* Your goal:
An image-free, exact copy of the records below is required.

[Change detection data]
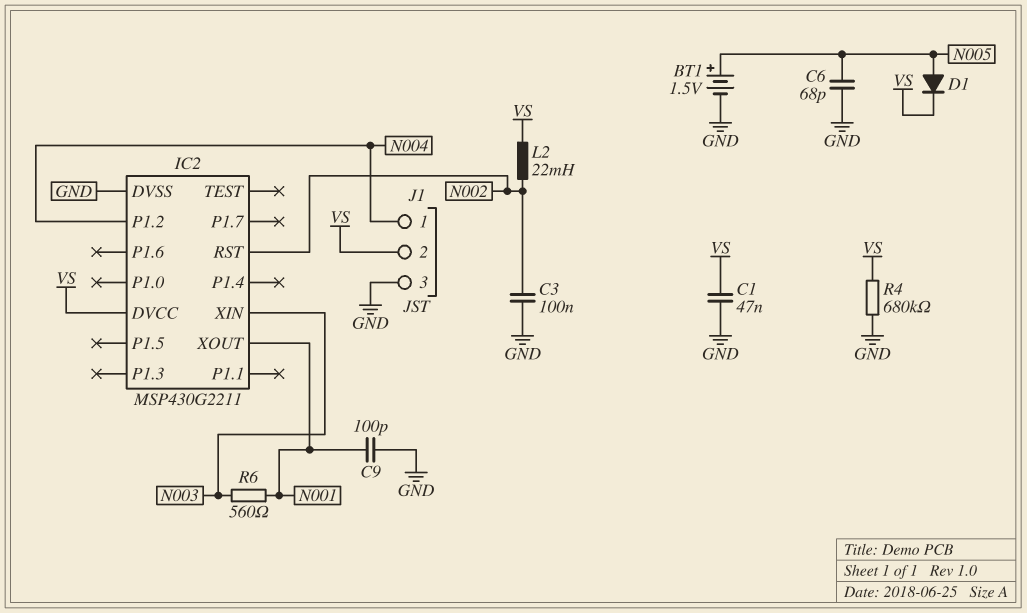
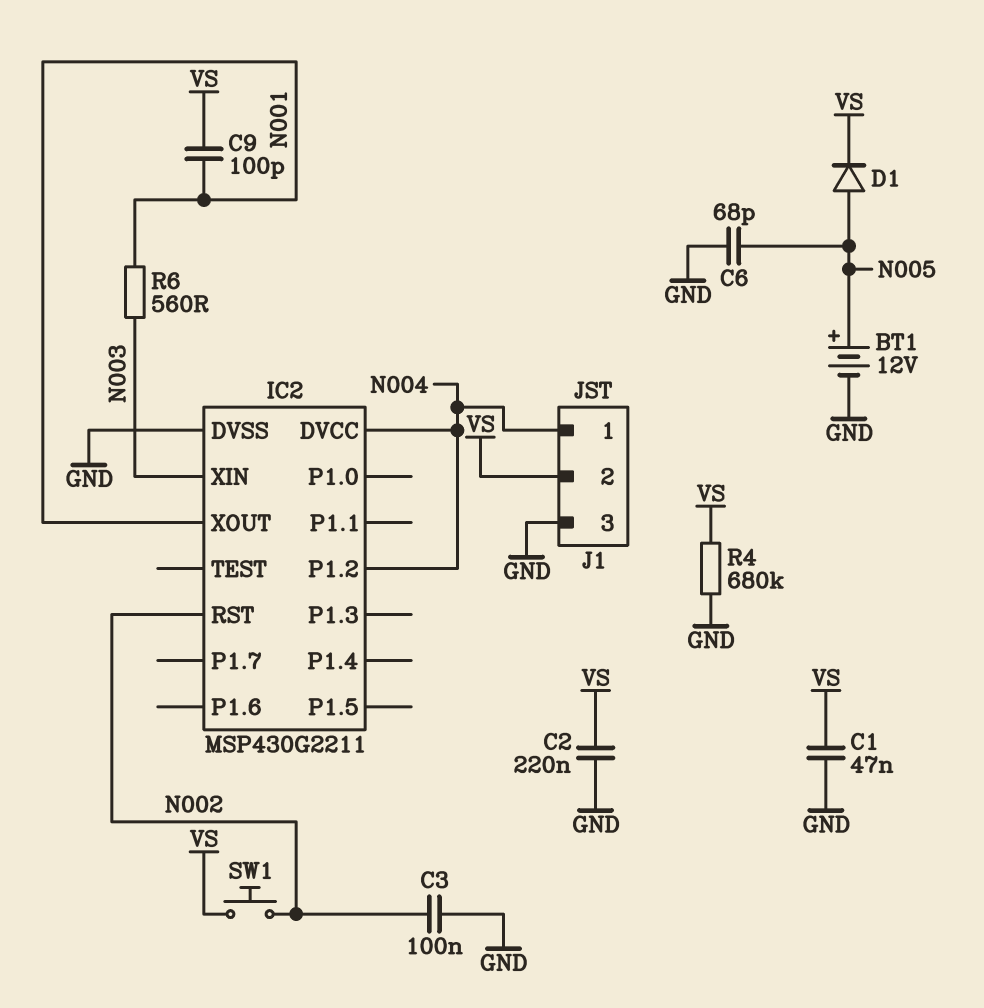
BT1: 1.5V (plus N005, minus GND) -> 12V (plus N005, minus GND)
C2: none -> 220nF (GND, VS)
C9: 100pF (GND, N001) -> 100pF (N001, VS)
IC2 pin DVCC: VS -> N004
L2: 22mH (N002, VS) -> none
SW1: none -> button (N002, VS)

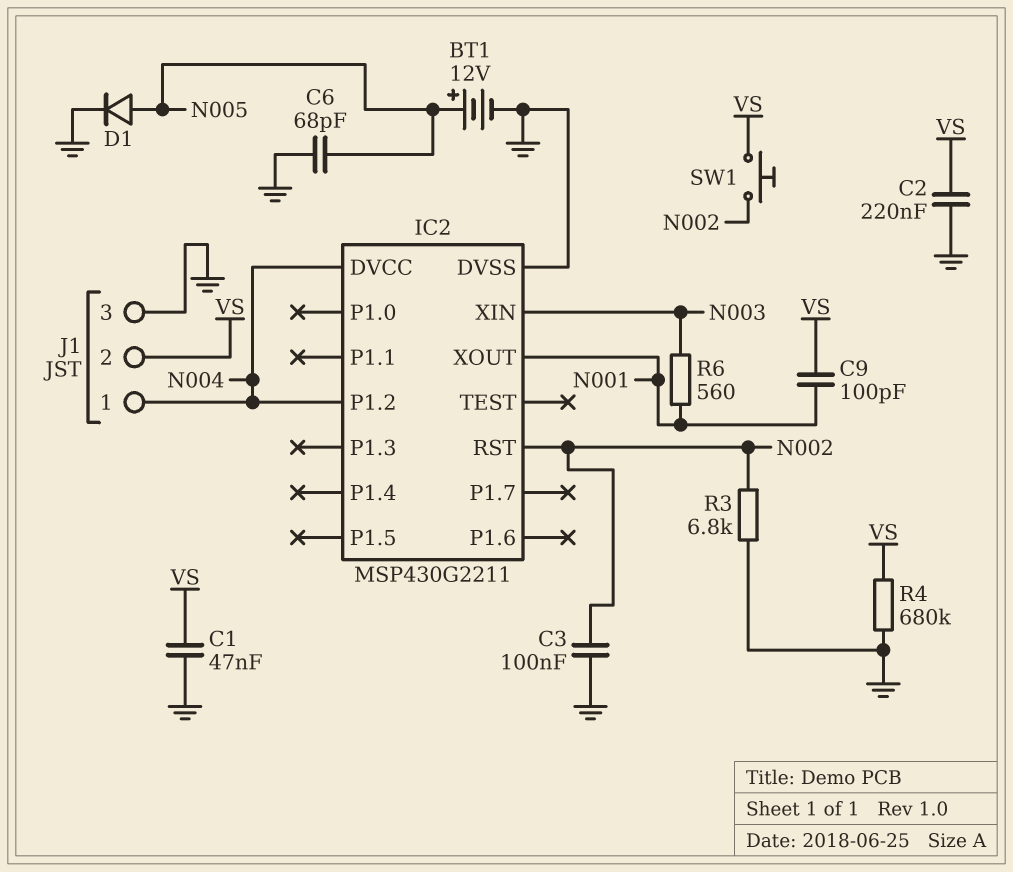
D1: diode (A N005, K VS) -> diode (A N005, K GND)
R3: none -> 6.8k (GND, N002)

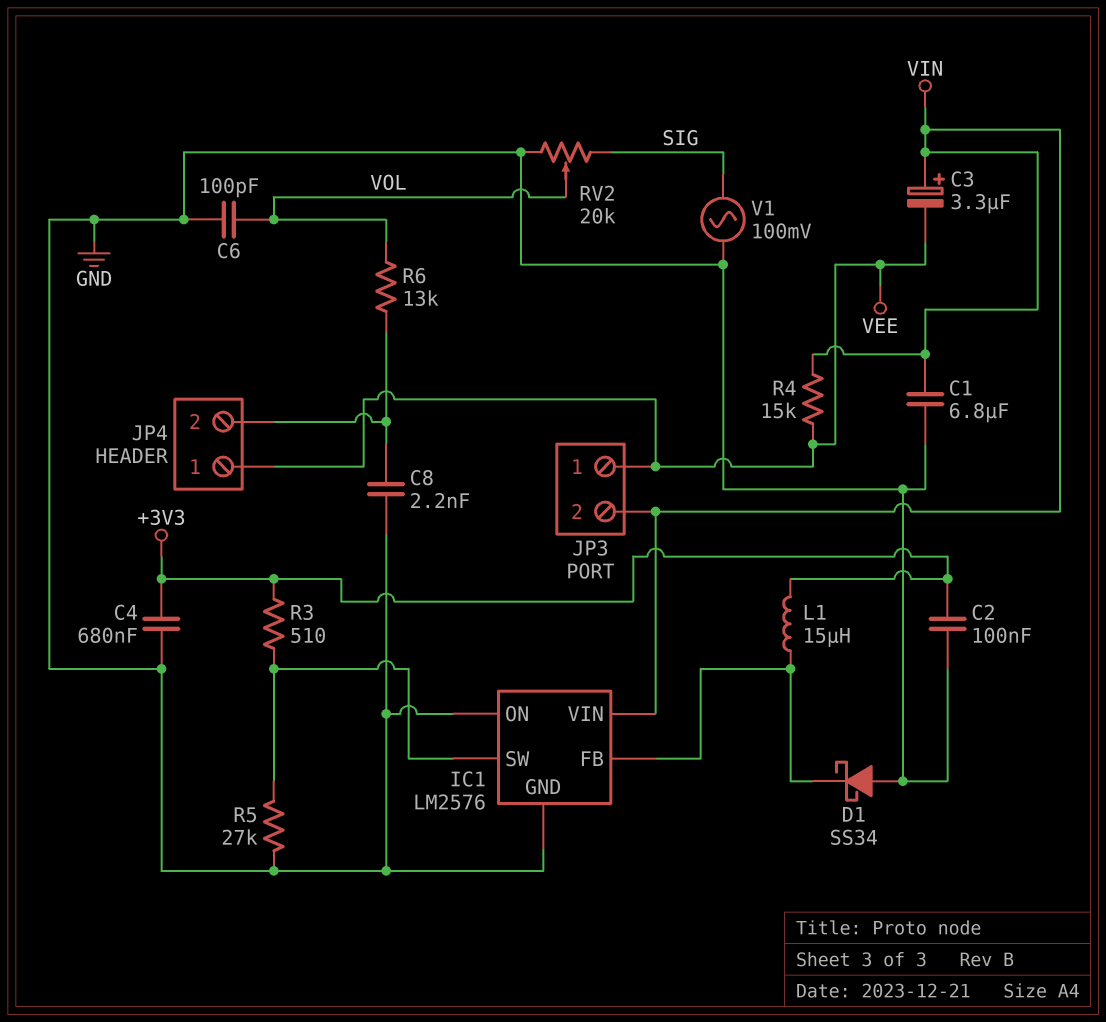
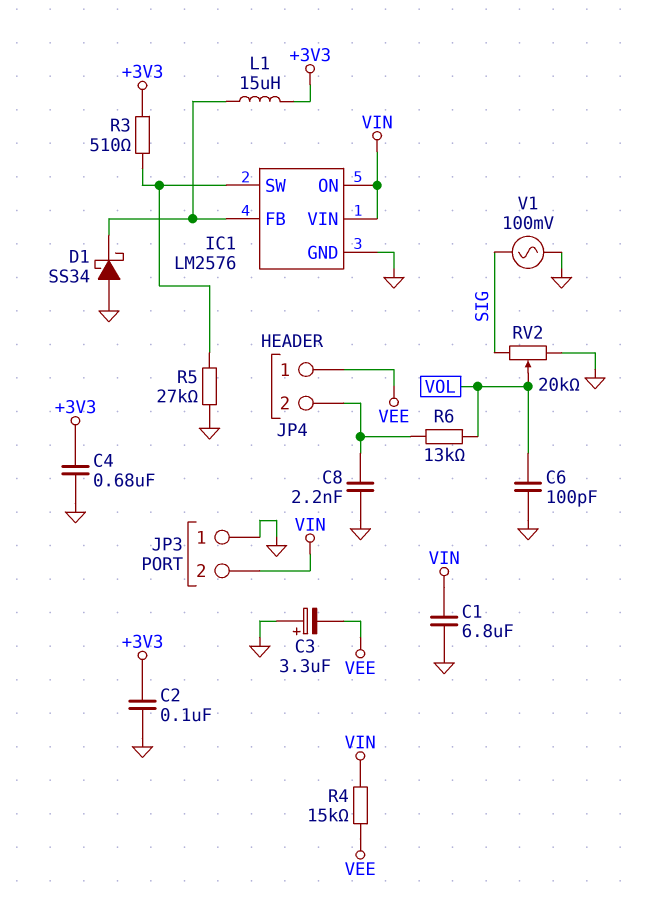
C3: 3.3uF (plus VIN, minus VEE) -> 3.3uF (plus GND, minus VEE)
IC1 pin ON: GND -> VIN
JP3 pin 1: VEE -> GND

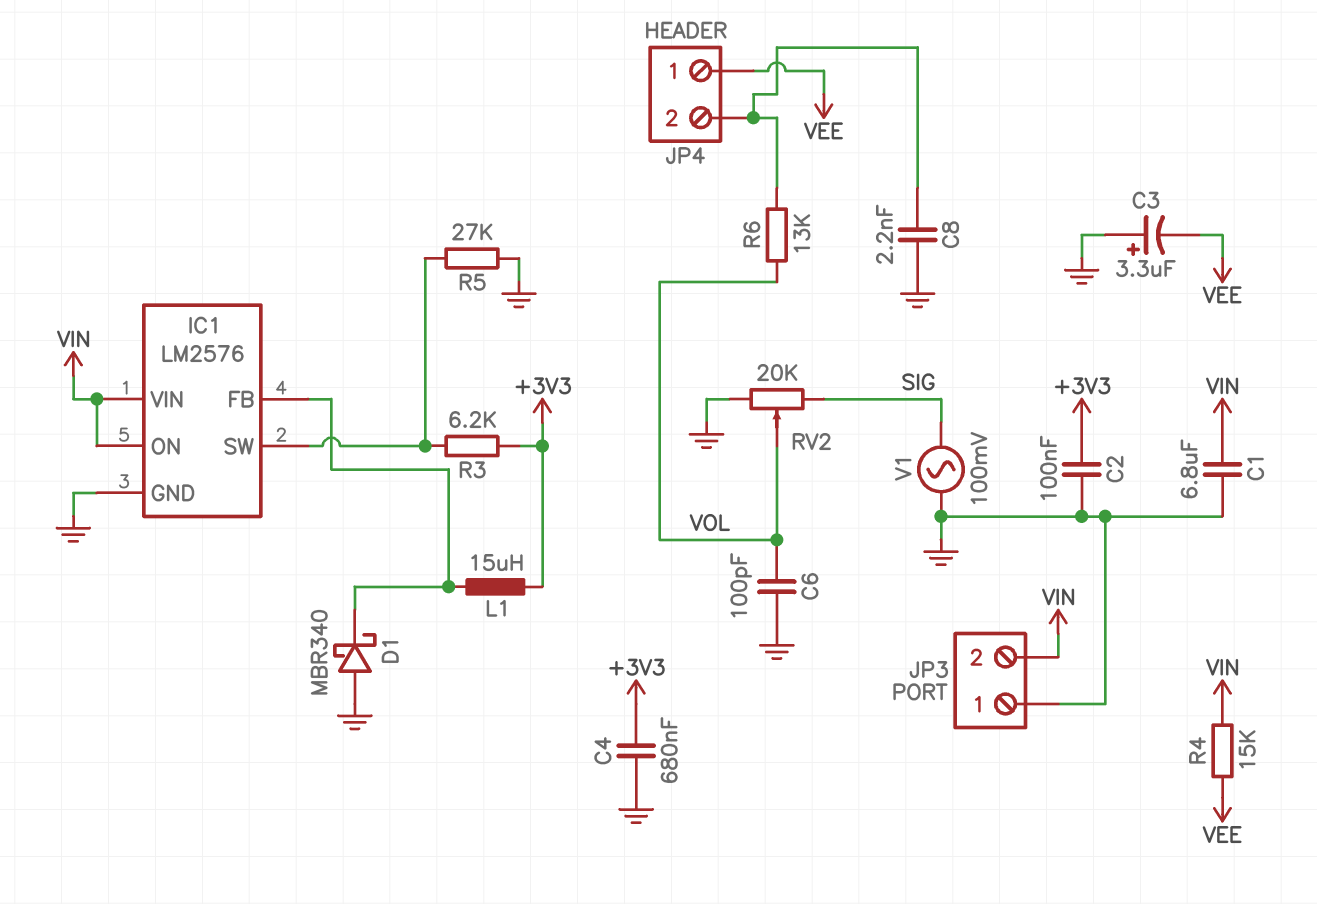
D1: schottky SS34 (A GND, K IC1/FB) -> schottky MBR340 (A GND, K IC1/FB)
R3: 510 (+3V3, IC1/SW) -> 6.2k (+3V3, IC1/SW)

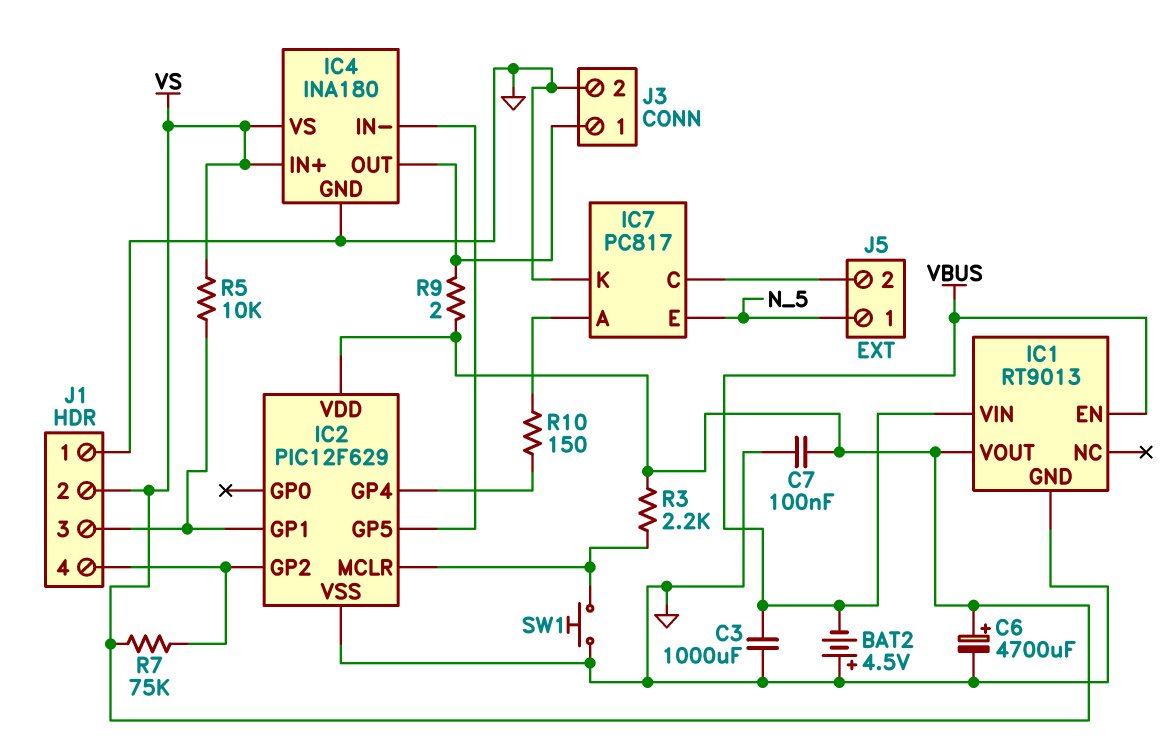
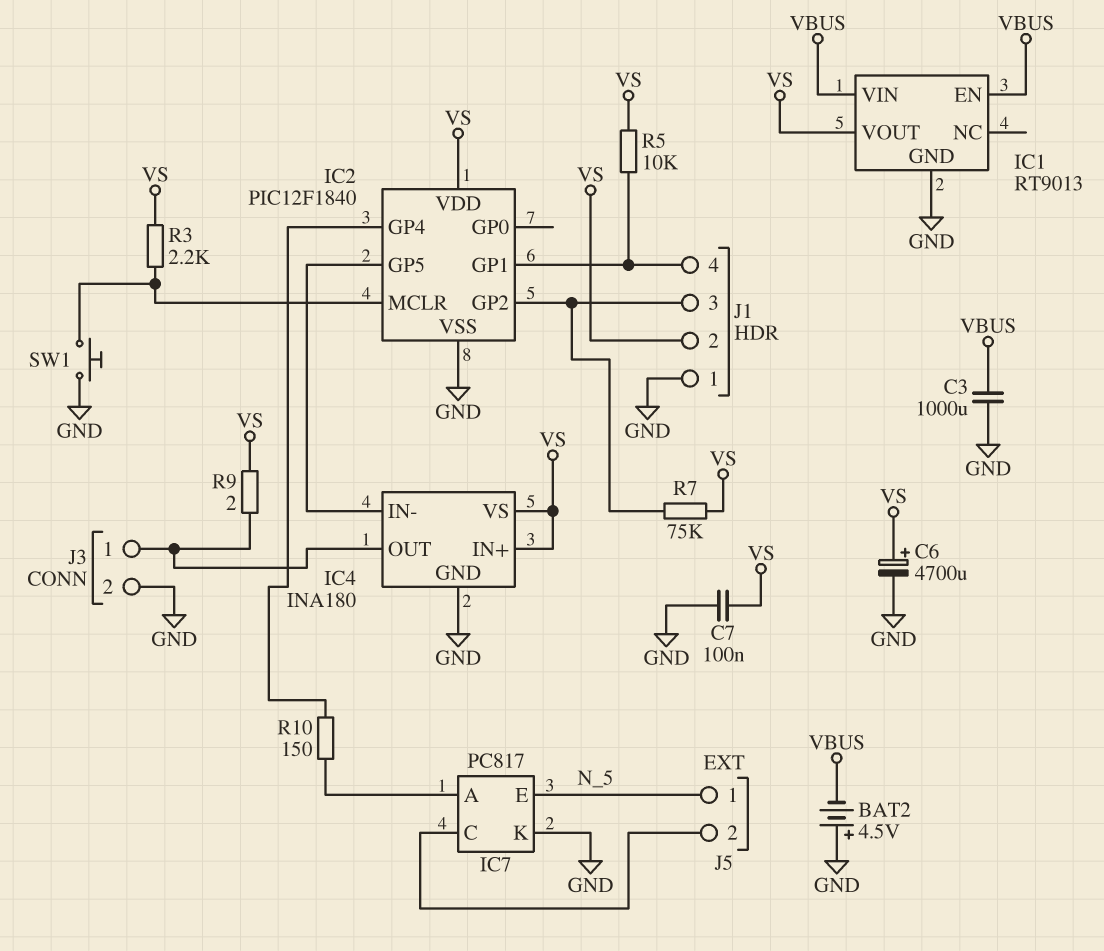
IC2: PIC12F629 -> PIC12F1840
J1 pin 3: IC2/GP1 -> IC2/GP2
J1 pin 4: IC2/GP2 -> IC2/GP1

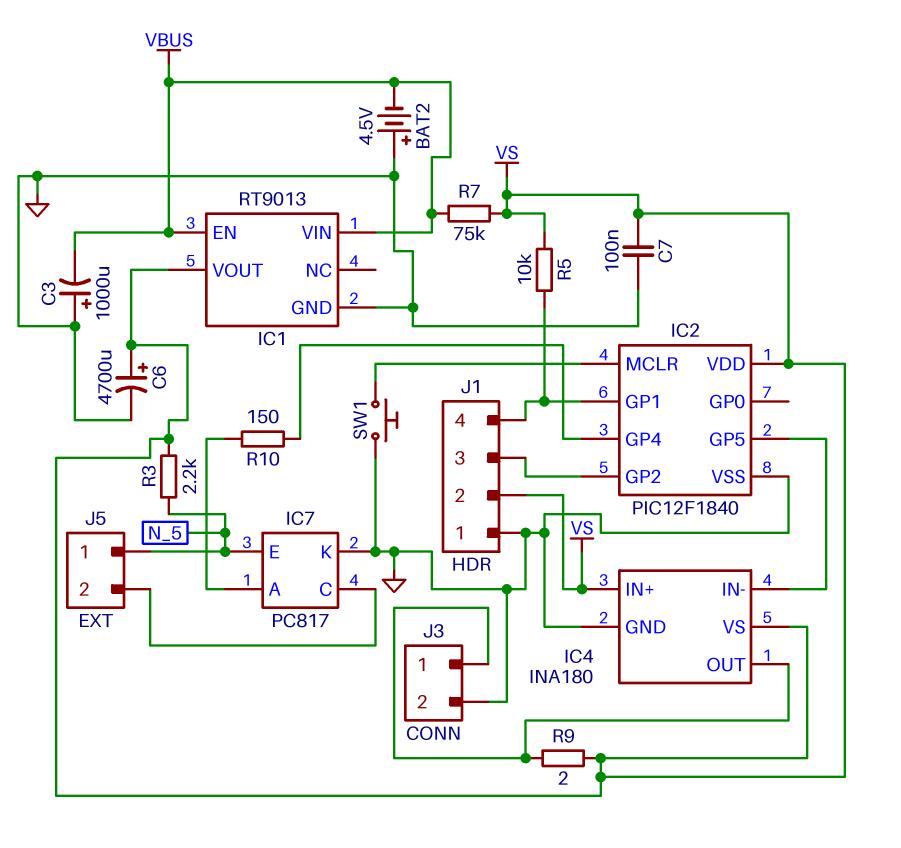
C3: 1000uF (GND, VBUS) -> 1000uF (plus GND, minus VBUS)
R3: 2.2k (IC2/MCLR, VS) -> 2.2k (N_5, VS)
R7: 75k (IC2/GP2, VS) -> 75k (VBUS, VS)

* Expected output:
BT1: 1.5V (plus N005, minus GND) -> 12V (plus N005, minus GND)
C2: none -> 220nF (GND, VS)
C9: 100pF (GND, N001) -> 100pF (N001, VS)
IC2 pin DVCC: VS -> N004
L2: 22mH (N002, VS) -> none
SW1: none -> button (N002, VS)

D1: diode (A N005, K VS) -> diode (A N005, K GND)
R3: none -> 6.8k (GND, N002)

C3: 3.3uF (plus VIN, minus VEE) -> 3.3uF (plus GND, minus VEE)
IC1 pin ON: GND -> VIN
JP3 pin 1: VEE -> GND

D1: schottky SS34 (A GND, K IC1/FB) -> schottky MBR340 (A GND, K IC1/FB)
R3: 510 (+3V3, IC1/SW) -> 6.2k (+3V3, IC1/SW)

IC2: PIC12F629 -> PIC12F1840
J1 pin 3: IC2/GP1 -> IC2/GP2
J1 pin 4: IC2/GP2 -> IC2/GP1

C3: 1000uF (GND, VBUS) -> 1000uF (plus GND, minus VBUS)
R3: 2.2k (IC2/MCLR, VS) -> 2.2k (N_5, VS)
R7: 75k (IC2/GP2, VS) -> 75k (VBUS, VS)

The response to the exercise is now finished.